■ INSTRUCTIONS FOR THE TASK
Put every line of the items below into a Markdown table with the columns Row and Line, numbering the rows and skipping blank lines.

**** DATA SHOWN

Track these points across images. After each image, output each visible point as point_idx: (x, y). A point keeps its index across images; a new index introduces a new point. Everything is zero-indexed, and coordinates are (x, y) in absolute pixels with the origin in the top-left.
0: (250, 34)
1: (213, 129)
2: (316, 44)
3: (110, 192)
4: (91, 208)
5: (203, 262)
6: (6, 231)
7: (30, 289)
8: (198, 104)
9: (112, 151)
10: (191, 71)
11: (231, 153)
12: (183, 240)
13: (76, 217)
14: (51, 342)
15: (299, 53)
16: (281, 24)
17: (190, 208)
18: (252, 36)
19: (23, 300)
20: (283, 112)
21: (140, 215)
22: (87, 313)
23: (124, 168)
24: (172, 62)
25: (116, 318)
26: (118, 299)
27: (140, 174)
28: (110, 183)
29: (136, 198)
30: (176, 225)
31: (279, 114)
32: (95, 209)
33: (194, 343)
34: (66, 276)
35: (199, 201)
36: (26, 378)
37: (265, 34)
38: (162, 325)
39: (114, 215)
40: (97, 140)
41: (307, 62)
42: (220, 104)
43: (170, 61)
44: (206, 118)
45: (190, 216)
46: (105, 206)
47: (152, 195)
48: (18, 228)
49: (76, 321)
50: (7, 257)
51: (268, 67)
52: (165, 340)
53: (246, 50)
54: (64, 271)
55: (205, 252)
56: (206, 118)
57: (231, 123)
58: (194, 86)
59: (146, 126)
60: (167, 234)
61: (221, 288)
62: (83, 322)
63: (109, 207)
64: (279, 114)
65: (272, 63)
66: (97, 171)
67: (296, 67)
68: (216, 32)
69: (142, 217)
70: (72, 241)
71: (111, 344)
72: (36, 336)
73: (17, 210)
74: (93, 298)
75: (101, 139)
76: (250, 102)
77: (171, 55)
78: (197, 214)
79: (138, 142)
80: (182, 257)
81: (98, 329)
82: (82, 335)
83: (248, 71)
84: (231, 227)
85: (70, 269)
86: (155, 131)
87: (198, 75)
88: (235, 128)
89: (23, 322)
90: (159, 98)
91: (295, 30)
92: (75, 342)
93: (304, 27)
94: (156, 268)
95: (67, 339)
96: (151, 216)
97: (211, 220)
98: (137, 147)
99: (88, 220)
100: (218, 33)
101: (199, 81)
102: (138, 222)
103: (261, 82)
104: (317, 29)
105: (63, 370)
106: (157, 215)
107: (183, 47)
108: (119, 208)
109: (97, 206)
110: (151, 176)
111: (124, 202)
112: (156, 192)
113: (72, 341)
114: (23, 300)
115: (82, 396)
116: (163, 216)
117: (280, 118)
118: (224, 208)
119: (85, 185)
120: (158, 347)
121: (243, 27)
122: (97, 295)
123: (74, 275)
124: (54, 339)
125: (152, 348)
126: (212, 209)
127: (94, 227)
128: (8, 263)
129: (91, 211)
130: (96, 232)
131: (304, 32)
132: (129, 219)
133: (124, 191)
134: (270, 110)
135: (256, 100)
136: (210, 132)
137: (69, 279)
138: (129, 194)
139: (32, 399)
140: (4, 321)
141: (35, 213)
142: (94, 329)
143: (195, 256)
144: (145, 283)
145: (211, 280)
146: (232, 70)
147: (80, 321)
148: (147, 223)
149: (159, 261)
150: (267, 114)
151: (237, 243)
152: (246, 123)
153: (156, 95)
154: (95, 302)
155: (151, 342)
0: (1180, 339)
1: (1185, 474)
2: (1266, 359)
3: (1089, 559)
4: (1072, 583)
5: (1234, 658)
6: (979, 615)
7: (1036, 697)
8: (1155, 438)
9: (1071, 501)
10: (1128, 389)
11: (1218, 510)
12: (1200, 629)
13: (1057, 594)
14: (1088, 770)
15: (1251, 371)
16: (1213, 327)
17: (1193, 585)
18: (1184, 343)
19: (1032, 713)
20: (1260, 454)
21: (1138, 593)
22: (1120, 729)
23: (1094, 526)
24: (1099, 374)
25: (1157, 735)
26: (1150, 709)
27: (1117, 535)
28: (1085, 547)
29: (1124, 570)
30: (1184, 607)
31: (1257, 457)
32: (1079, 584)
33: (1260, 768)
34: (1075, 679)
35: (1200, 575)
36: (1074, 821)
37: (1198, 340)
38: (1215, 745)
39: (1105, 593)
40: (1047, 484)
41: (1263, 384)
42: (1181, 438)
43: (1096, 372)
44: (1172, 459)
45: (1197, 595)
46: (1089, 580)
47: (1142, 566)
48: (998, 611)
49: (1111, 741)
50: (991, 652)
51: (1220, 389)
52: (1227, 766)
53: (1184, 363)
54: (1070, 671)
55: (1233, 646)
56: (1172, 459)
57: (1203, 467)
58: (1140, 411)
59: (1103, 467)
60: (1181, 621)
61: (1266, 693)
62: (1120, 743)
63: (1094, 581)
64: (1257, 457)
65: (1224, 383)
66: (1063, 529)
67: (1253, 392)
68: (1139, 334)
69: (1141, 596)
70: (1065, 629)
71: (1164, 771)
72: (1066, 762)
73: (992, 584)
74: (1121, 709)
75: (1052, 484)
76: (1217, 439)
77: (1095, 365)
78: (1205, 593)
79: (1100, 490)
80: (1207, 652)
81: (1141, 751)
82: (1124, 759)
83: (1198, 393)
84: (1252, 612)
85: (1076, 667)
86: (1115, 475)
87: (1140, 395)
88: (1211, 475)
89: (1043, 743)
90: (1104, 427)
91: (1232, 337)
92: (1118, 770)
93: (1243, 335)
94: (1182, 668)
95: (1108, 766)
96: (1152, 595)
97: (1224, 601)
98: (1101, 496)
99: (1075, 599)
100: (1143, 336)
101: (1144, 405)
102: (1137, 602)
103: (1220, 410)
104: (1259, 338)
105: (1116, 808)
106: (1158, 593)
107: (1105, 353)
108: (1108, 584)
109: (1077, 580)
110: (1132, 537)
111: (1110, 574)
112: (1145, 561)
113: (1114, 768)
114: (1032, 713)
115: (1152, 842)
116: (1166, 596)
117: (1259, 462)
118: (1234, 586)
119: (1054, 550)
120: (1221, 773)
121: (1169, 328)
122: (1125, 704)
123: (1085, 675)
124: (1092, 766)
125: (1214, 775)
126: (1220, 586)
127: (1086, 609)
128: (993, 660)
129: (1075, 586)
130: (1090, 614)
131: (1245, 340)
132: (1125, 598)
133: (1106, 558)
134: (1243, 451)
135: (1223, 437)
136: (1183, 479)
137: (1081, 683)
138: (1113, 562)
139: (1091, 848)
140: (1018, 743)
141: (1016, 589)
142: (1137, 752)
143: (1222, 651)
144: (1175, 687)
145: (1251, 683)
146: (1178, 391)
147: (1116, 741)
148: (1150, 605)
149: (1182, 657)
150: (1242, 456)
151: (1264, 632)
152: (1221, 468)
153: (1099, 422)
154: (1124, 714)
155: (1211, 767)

********

■ OUTPUT FOR THIS EXERCISE
| Row | Line |
|---|---|
| 1 | Track these points across images. After each image, output each visible point as point_idx: (x, y). A point keeps its index across images; a new index introduces a new point. Everything is zero-indexed, and coordinates are (x, y) in absolute pixels with the origin in the top-left. |
| 2 | 0: (250, 34) |
| 3 | 1: (213, 129) |
| 4 | 2: (316, 44) |
| 5 | 3: (110, 192) |
| 6 | 4: (91, 208) |
| 7 | 5: (203, 262) |
| 8 | 6: (6, 231) |
| 9 | 7: (30, 289) |
| 10 | 8: (198, 104) |
| 11 | 9: (112, 151) |
| 12 | 10: (191, 71) |
| 13 | 11: (231, 153) |
| 14 | 12: (183, 240) |
| 15 | 13: (76, 217) |
| 16 | 14: (51, 342) |
| 17 | 15: (299, 53) |
| 18 | 16: (281, 24) |
| 19 | 17: (190, 208) |
| 20 | 18: (252, 36) |
| 21 | 19: (23, 300) |
| 22 | 20: (283, 112) |
| 23 | 21: (140, 215) |
| 24 | 22: (87, 313) |
| 25 | 23: (124, 168) |
| 26 | 24: (172, 62) |
| 27 | 25: (116, 318) |
| 28 | 26: (118, 299) |
| 29 | 27: (140, 174) |
| 30 | 28: (110, 183) |
| 31 | 29: (136, 198) |
| 32 | 30: (176, 225) |
| 33 | 31: (279, 114) |
| 34 | 32: (95, 209) |
| 35 | 33: (194, 343) |
| 36 | 34: (66, 276) |
| 37 | 35: (199, 201) |
| 38 | 36: (26, 378) |
| 39 | 37: (265, 34) |
| 40 | 38: (162, 325) |
| 41 | 39: (114, 215) |
| 42 | 40: (97, 140) |
| 43 | 41: (307, 62) |
| 44 | 42: (220, 104) |
| 45 | 43: (170, 61) |
| 46 | 44: (206, 118) |
| 47 | 45: (190, 216) |
| 48 | 46: (105, 206) |
| 49 | 47: (152, 195) |
| 50 | 48: (18, 228) |
| 51 | 49: (76, 321) |
| 52 | 50: (7, 257) |
| 53 | 51: (268, 67) |
| 54 | 52: (165, 340) |
| 55 | 53: (246, 50) |
| 56 | 54: (64, 271) |
| 57 | 55: (205, 252) |
| 58 | 56: (206, 118) |
| 59 | 57: (231, 123) |
| 60 | 58: (194, 86) |
| 61 | 59: (146, 126) |
| 62 | 60: (167, 234) |
| 63 | 61: (221, 288) |
| 64 | 62: (83, 322) |
| 65 | 63: (109, 207) |
| 66 | 64: (279, 114) |
| 67 | 65: (272, 63) |
| 68 | 66: (97, 171) |
| 69 | 67: (296, 67) |
| 70 | 68: (216, 32) |
| 71 | 69: (142, 217) |
| 72 | 70: (72, 241) |
| 73 | 71: (111, 344) |
| 74 | 72: (36, 336) |
| 75 | 73: (17, 210) |
| 76 | 74: (93, 298) |
| 77 | 75: (101, 139) |
| 78 | 76: (250, 102) |
| 79 | 77: (171, 55) |
| 80 | 78: (197, 214) |
| 81 | 79: (138, 142) |
| 82 | 80: (182, 257) |
| 83 | 81: (98, 329) |
| 84 | 82: (82, 335) |
| 85 | 83: (248, 71) |
| 86 | 84: (231, 227) |
| 87 | 85: (70, 269) |
| 88 | 86: (155, 131) |
| 89 | 87: (198, 75) |
| 90 | 88: (235, 128) |
| 91 | 89: (23, 322) |
| 92 | 90: (159, 98) |
| 93 | 91: (295, 30) |
| 94 | 92: (75, 342) |
| 95 | 93: (304, 27) |
| 96 | 94: (156, 268) |
| 97 | 95: (67, 339) |
| 98 | 96: (151, 216) |
| 99 | 97: (211, 220) |
| 100 | 98: (137, 147) |
| 101 | 99: (88, 220) |
| 102 | 100: (218, 33) |
| 103 | 101: (199, 81) |
| 104 | 102: (138, 222) |
| 105 | 103: (261, 82) |
| 106 | 104: (317, 29) |
| 107 | 105: (63, 370) |
| 108 | 106: (157, 215) |
| 109 | 107: (183, 47) |
| 110 | 108: (119, 208) |
| 111 | 109: (97, 206) |
| 112 | 110: (151, 176) |
| 113 | 111: (124, 202) |
| 114 | 112: (156, 192) |
| 115 | 113: (72, 341) |
| 116 | 114: (23, 300) |
| 117 | 115: (82, 396) |
| 118 | 116: (163, 216) |
| 119 | 117: (280, 118) |
| 120 | 118: (224, 208) |
| 121 | 119: (85, 185) |
| 122 | 120: (158, 347) |
| 123 | 121: (243, 27) |
| 124 | 122: (97, 295) |
| 125 | 123: (74, 275) |
| 126 | 124: (54, 339) |
| 127 | 125: (152, 348) |
| 128 | 126: (212, 209) |
| 129 | 127: (94, 227) |
| 130 | 128: (8, 263) |
| 131 | 129: (91, 211) |
| 132 | 130: (96, 232) |
| 133 | 131: (304, 32) |
| 134 | 132: (129, 219) |
| 135 | 133: (124, 191) |
| 136 | 134: (270, 110) |
| 137 | 135: (256, 100) |
| 138 | 136: (210, 132) |
| 139 | 137: (69, 279) |
| 140 | 138: (129, 194) |
| 141 | 139: (32, 399) |
| 142 | 140: (4, 321) |
| 143 | 141: (35, 213) |
| 144 | 142: (94, 329) |
| 145 | 143: (195, 256) |
| 146 | 144: (145, 283) |
| 147 | 145: (211, 280) |
| 148 | 146: (232, 70) |
| 149 | 147: (80, 321) |
| 150 | 148: (147, 223) |
| 151 | 149: (159, 261) |
| 152 | 150: (267, 114) |
| 153 | 151: (237, 243) |
| 154 | 152: (246, 123) |
| 155 | 153: (156, 95) |
| 156 | 154: (95, 302) |
| 157 | 155: (151, 342) |
| 158 | 0: (1180, 339) |
| 159 | 1: (1185, 474) |
| 160 | 2: (1266, 359) |
| 161 | 3: (1089, 559) |
| 162 | 4: (1072, 583) |
| 163 | 5: (1234, 658) |
| 164 | 6: (979, 615) |
| 165 | 7: (1036, 697) |
| 166 | 8: (1155, 438) |
| 167 | 9: (1071, 501) |
| 168 | 10: (1128, 389) |
| 169 | 11: (1218, 510) |
| 170 | 12: (1200, 629) |
| 171 | 13: (1057, 594) |
| 172 | 14: (1088, 770) |
| 173 | 15: (1251, 371) |
| 174 | 16: (1213, 327) |
| 175 | 17: (1193, 585) |
| 176 | 18: (1184, 343) |
| 177 | 19: (1032, 713) |
| 178 | 20: (1260, 454) |
| 179 | 21: (1138, 593) |
| 180 | 22: (1120, 729) |
| 181 | 23: (1094, 526) |
| 182 | 24: (1099, 374) |
| 183 | 25: (1157, 735) |
| 184 | 26: (1150, 709) |
| 185 | 27: (1117, 535) |
| 186 | 28: (1085, 547) |
| 187 | 29: (1124, 570) |
| 188 | 30: (1184, 607) |
| 189 | 31: (1257, 457) |
| 190 | 32: (1079, 584) |
| 191 | 33: (1260, 768) |
| 192 | 34: (1075, 679) |
| 193 | 35: (1200, 575) |
| 194 | 36: (1074, 821) |
| 195 | 37: (1198, 340) |
| 196 | 38: (1215, 745) |
| 197 | 39: (1105, 593) |
| 198 | 40: (1047, 484) |
| 199 | 41: (1263, 384) |
| 200 | 42: (1181, 438) |
| 201 | 43: (1096, 372) |
| 202 | 44: (1172, 459) |
| 203 | 45: (1197, 595) |
| 204 | 46: (1089, 580) |
| 205 | 47: (1142, 566) |
| 206 | 48: (998, 611) |
| 207 | 49: (1111, 741) |
| 208 | 50: (991, 652) |
| 209 | 51: (1220, 389) |
| 210 | 52: (1227, 766) |
| 211 | 53: (1184, 363) |
| 212 | 54: (1070, 671) |
| 213 | 55: (1233, 646) |
| 214 | 56: (1172, 459) |
| 215 | 57: (1203, 467) |
| 216 | 58: (1140, 411) |
| 217 | 59: (1103, 467) |
| 218 | 60: (1181, 621) |
| 219 | 61: (1266, 693) |
| 220 | 62: (1120, 743) |
| 221 | 63: (1094, 581) |
| 222 | 64: (1257, 457) |
| 223 | 65: (1224, 383) |
| 224 | 66: (1063, 529) |
| 225 | 67: (1253, 392) |
| 226 | 68: (1139, 334) |
| 227 | 69: (1141, 596) |
| 228 | 70: (1065, 629) |
| 229 | 71: (1164, 771) |
| 230 | 72: (1066, 762) |
| 231 | 73: (992, 584) |
| 232 | 74: (1121, 709) |
| 233 | 75: (1052, 484) |
| 234 | 76: (1217, 439) |
| 235 | 77: (1095, 365) |
| 236 | 78: (1205, 593) |
| 237 | 79: (1100, 490) |
| 238 | 80: (1207, 652) |
| 239 | 81: (1141, 751) |
| 240 | 82: (1124, 759) |
| 241 | 83: (1198, 393) |
| 242 | 84: (1252, 612) |
| 243 | 85: (1076, 667) |
| 244 | 86: (1115, 475) |
| 245 | 87: (1140, 395) |
| 246 | 88: (1211, 475) |
| 247 | 89: (1043, 743) |
| 248 | 90: (1104, 427) |
| 249 | 91: (1232, 337) |
| 250 | 92: (1118, 770) |
| 251 | 93: (1243, 335) |
| 252 | 94: (1182, 668) |
| 253 | 95: (1108, 766) |
| 254 | 96: (1152, 595) |
| 255 | 97: (1224, 601) |
| 256 | 98: (1101, 496) |
| 257 | 99: (1075, 599) |
| 258 | 100: (1143, 336) |
| 259 | 101: (1144, 405) |
| 260 | 102: (1137, 602) |
| 261 | 103: (1220, 410) |
| 262 | 104: (1259, 338) |
| 263 | 105: (1116, 808) |
| 264 | 106: (1158, 593) |
| 265 | 107: (1105, 353) |
| 266 | 108: (1108, 584) |
| 267 | 109: (1077, 580) |
| 268 | 110: (1132, 537) |
| 269 | 111: (1110, 574) |
| 270 | 112: (1145, 561) |
| 271 | 113: (1114, 768) |
| 272 | 114: (1032, 713) |
| 273 | 115: (1152, 842) |
| 274 | 116: (1166, 596) |
| 275 | 117: (1259, 462) |
| 276 | 118: (1234, 586) |
| 277 | 119: (1054, 550) |
| 278 | 120: (1221, 773) |
| 279 | 121: (1169, 328) |
| 280 | 122: (1125, 704) |
| 281 | 123: (1085, 675) |
| 282 | 124: (1092, 766) |
| 283 | 125: (1214, 775) |
| 284 | 126: (1220, 586) |
| 285 | 127: (1086, 609) |
| 286 | 128: (993, 660) |
| 287 | 129: (1075, 586) |
| 288 | 130: (1090, 614) |
| 289 | 131: (1245, 340) |
| 290 | 132: (1125, 598) |
| 291 | 133: (1106, 558) |
| 292 | 134: (1243, 451) |
| 293 | 135: (1223, 437) |
| 294 | 136: (1183, 479) |
| 295 | 137: (1081, 683) |
| 296 | 138: (1113, 562) |
| 297 | 139: (1091, 848) |
| 298 | 140: (1018, 743) |
| 299 | 141: (1016, 589) |
| 300 | 142: (1137, 752) |
| 301 | 143: (1222, 651) |
| 302 | 144: (1175, 687) |
| 303 | 145: (1251, 683) |
| 304 | 146: (1178, 391) |
| 305 | 147: (1116, 741) |
| 306 | 148: (1150, 605) |
| 307 | 149: (1182, 657) |
| 308 | 150: (1242, 456) |
| 309 | 151: (1264, 632) |
| 310 | 152: (1221, 468) |
| 311 | 153: (1099, 422) |
| 312 | 154: (1124, 714) |
| 313 | 155: (1211, 767) |